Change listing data
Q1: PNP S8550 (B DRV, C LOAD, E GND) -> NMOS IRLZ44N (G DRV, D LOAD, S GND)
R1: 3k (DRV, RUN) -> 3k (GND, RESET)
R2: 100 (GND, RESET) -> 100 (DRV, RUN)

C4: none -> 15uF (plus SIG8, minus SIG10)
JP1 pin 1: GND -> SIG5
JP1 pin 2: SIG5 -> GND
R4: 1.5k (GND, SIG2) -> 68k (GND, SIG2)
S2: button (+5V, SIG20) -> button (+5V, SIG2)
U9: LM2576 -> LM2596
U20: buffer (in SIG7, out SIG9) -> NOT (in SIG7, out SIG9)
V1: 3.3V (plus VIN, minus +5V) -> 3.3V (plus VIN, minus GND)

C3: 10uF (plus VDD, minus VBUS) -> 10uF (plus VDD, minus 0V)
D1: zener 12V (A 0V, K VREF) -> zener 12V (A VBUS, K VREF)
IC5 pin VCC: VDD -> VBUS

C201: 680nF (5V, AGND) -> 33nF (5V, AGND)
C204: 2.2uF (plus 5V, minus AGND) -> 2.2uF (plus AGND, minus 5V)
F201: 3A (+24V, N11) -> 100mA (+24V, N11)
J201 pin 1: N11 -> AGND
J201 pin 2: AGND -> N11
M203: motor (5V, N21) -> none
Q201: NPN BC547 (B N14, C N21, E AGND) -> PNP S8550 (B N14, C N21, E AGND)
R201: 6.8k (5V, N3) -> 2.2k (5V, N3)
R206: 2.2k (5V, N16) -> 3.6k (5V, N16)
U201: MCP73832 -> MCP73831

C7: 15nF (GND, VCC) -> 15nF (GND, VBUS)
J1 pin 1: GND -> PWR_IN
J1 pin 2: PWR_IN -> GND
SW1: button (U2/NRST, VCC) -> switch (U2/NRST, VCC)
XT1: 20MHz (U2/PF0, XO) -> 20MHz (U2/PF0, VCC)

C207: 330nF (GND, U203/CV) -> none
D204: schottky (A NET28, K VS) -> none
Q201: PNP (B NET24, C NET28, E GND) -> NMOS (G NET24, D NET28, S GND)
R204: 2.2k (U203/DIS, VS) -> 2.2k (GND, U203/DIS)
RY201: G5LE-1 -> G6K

### EXERCISE
In which lines of the records does the word "minus" appear? Copy each of them.

### RESULT OF THIS EXERCISE
C4: none -> 15uF (plus SIG8, minus SIG10)
V1: 3.3V (plus VIN, minus +5V) -> 3.3V (plus VIN, minus GND)
C3: 10uF (plus VDD, minus VBUS) -> 10uF (plus VDD, minus 0V)
C204: 2.2uF (plus 5V, minus AGND) -> 2.2uF (plus AGND, minus 5V)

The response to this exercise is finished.